Aim: Filter the material below, keeping every line that contains the string "kern". Matching is case-sensitive.

Some records:
---+---

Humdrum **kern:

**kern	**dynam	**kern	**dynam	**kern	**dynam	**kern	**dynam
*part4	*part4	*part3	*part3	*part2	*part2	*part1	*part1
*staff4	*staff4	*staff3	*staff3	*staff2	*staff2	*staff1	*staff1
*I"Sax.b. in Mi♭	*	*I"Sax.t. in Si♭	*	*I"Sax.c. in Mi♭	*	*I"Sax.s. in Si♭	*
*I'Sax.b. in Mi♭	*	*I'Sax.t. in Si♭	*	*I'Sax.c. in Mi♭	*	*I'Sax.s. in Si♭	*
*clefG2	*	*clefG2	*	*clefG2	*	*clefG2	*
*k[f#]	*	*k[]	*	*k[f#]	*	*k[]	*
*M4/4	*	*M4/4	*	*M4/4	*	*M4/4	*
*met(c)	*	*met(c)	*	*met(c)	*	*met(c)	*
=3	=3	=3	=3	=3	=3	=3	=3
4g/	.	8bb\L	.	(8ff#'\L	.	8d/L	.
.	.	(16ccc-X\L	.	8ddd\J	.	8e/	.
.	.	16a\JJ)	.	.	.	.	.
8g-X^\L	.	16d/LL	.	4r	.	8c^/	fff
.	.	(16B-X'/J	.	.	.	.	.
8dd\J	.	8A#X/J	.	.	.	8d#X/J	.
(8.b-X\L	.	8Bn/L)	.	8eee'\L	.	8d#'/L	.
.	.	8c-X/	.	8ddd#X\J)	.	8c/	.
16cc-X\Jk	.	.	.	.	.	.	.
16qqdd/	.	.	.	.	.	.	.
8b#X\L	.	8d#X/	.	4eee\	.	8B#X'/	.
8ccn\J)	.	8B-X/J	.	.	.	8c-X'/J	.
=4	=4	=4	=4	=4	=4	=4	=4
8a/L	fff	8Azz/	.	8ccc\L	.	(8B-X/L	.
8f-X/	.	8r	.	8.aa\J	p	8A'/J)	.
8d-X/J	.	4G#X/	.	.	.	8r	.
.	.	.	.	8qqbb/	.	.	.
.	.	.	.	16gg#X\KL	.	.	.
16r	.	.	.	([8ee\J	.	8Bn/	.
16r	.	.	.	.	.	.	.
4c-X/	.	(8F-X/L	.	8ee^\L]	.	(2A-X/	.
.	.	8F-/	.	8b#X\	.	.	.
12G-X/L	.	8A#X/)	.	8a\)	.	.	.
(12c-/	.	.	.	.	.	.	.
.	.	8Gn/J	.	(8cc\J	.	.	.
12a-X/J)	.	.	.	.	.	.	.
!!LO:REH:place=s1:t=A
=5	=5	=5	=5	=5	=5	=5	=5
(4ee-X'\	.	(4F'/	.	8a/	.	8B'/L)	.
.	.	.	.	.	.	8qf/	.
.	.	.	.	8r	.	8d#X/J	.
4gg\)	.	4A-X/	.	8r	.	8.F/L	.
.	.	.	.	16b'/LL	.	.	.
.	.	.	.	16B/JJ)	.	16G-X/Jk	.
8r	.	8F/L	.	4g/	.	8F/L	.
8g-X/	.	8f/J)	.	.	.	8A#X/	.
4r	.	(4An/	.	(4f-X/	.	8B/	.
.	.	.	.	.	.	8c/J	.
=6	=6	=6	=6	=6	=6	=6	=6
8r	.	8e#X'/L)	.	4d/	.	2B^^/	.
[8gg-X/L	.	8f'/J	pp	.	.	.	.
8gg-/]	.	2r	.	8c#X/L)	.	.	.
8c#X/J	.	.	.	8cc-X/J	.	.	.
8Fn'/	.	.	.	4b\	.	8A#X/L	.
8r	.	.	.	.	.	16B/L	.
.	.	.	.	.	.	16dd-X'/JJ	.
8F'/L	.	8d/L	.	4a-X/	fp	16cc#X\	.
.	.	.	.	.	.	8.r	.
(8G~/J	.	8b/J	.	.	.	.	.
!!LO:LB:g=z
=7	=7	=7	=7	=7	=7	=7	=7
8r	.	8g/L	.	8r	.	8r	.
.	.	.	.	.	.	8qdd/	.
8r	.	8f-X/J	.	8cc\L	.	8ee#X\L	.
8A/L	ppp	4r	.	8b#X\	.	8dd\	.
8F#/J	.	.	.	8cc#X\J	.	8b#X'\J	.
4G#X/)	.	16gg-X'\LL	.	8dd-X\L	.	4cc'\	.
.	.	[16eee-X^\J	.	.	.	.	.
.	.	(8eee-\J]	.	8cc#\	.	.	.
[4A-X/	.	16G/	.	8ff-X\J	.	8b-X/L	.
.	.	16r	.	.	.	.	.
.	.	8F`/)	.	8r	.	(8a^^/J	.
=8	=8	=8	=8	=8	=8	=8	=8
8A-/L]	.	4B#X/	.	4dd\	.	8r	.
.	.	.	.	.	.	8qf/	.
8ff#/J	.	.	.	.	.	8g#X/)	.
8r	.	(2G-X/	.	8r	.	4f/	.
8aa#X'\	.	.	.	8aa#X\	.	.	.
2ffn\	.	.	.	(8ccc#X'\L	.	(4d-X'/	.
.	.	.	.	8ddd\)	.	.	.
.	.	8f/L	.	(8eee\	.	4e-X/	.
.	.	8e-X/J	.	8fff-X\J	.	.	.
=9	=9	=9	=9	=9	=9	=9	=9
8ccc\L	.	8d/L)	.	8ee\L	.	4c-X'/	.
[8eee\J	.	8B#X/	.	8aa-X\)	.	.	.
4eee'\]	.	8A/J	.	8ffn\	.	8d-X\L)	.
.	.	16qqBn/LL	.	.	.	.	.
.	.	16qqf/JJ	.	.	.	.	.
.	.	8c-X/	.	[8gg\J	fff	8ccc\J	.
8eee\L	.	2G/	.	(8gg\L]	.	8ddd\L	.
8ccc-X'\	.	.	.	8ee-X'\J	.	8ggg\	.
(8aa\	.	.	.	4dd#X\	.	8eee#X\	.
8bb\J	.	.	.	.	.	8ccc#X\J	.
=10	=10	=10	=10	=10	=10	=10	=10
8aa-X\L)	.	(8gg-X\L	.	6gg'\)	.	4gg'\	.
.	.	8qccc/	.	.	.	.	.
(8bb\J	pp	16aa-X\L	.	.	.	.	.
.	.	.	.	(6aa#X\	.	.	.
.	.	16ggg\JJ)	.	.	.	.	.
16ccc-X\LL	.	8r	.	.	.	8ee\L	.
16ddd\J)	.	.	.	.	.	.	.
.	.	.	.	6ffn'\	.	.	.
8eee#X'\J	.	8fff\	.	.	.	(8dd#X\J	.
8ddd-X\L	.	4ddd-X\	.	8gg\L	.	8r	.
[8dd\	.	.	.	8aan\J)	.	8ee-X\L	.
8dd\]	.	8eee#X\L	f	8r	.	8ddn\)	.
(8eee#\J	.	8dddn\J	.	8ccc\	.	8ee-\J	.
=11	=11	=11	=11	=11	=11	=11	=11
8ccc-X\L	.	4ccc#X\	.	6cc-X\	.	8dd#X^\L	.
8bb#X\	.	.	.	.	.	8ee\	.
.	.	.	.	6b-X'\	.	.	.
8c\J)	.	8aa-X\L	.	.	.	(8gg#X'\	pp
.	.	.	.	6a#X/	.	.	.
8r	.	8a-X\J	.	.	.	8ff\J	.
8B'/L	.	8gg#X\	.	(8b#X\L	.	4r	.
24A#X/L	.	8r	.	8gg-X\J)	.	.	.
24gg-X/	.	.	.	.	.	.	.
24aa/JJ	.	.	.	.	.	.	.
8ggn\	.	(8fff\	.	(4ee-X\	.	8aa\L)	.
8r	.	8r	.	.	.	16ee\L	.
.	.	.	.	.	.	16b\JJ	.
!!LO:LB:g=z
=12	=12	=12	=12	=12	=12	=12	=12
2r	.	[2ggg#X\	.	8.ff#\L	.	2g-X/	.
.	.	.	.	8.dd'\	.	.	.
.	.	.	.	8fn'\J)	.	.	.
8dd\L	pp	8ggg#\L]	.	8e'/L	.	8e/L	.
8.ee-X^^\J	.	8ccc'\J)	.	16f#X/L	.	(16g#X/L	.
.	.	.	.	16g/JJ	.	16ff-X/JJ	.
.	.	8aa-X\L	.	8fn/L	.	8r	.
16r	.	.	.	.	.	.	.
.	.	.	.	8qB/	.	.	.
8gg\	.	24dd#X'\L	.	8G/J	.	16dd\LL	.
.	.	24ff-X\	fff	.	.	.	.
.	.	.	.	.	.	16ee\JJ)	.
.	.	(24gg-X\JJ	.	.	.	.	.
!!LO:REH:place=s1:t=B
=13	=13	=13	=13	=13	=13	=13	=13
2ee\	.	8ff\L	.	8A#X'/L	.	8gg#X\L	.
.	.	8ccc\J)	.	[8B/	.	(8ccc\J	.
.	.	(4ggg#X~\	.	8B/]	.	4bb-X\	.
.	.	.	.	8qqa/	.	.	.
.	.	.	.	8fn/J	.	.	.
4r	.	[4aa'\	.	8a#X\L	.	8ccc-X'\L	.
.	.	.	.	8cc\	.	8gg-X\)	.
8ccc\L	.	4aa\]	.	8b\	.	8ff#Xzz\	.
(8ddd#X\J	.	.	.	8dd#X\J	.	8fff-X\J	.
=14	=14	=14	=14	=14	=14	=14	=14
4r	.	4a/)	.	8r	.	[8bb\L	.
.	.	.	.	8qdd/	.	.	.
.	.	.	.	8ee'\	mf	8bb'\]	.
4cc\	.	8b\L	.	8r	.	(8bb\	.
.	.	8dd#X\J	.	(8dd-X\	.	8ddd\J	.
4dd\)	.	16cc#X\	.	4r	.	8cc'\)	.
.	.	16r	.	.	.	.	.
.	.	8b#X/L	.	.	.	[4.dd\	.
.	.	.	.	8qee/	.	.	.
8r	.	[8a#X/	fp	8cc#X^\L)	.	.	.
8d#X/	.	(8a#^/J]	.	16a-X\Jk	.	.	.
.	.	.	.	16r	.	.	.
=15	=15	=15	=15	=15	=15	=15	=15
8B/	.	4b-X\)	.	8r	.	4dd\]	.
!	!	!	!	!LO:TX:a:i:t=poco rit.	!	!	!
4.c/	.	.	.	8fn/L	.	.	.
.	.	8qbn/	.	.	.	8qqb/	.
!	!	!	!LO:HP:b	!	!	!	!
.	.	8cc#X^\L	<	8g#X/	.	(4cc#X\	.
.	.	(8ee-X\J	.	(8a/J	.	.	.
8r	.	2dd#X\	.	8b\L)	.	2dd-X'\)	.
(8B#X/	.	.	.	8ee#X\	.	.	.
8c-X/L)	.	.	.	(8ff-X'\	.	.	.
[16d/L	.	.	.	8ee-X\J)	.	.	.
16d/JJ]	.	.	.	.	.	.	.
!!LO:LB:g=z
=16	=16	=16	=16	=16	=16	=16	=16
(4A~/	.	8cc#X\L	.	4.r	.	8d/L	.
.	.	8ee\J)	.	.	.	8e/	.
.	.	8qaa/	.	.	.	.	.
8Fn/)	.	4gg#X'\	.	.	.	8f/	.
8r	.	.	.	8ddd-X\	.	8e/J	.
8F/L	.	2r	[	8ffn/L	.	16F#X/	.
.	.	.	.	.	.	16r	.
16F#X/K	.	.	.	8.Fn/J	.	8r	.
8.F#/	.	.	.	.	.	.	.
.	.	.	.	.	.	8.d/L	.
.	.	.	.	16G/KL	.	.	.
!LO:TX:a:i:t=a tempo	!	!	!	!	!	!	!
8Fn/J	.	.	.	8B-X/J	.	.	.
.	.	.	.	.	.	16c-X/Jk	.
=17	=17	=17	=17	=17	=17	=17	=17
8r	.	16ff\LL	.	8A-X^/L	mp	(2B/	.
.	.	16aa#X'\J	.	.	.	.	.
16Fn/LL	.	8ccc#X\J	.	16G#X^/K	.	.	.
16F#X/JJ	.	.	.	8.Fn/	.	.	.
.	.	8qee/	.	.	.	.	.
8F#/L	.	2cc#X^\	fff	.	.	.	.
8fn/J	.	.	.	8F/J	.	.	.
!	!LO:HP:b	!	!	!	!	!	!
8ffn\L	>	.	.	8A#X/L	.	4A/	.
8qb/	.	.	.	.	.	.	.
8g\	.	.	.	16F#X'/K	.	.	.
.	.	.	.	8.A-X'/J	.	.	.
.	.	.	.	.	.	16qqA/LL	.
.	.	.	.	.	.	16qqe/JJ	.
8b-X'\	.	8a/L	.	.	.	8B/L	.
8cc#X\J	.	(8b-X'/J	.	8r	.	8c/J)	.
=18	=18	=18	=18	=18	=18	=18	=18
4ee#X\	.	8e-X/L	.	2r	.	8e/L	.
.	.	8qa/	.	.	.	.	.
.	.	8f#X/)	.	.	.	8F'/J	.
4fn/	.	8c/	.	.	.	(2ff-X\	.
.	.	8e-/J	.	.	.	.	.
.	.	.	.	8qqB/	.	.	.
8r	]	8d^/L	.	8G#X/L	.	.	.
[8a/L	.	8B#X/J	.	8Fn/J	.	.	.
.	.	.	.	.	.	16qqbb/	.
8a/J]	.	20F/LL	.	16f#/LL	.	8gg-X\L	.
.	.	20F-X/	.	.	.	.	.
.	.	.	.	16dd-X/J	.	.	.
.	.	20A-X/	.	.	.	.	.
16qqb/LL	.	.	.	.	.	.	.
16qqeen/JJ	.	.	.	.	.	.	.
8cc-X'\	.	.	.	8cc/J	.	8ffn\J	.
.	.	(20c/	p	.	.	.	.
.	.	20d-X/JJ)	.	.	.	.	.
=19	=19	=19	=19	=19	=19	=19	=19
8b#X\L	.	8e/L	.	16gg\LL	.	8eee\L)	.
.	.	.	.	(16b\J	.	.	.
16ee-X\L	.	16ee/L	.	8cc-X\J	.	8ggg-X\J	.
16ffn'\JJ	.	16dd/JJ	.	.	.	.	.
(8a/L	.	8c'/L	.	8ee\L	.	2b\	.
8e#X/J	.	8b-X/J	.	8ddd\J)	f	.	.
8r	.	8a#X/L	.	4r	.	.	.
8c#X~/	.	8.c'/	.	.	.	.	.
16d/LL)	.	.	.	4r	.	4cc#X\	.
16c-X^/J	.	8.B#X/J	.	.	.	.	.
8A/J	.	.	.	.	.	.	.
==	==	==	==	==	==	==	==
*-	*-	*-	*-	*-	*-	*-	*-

---+---

Problem solution:
Humdrum **kern:
**kern	**dynam	**kern	**dynam	**kern	**dynam	**kern	**dynam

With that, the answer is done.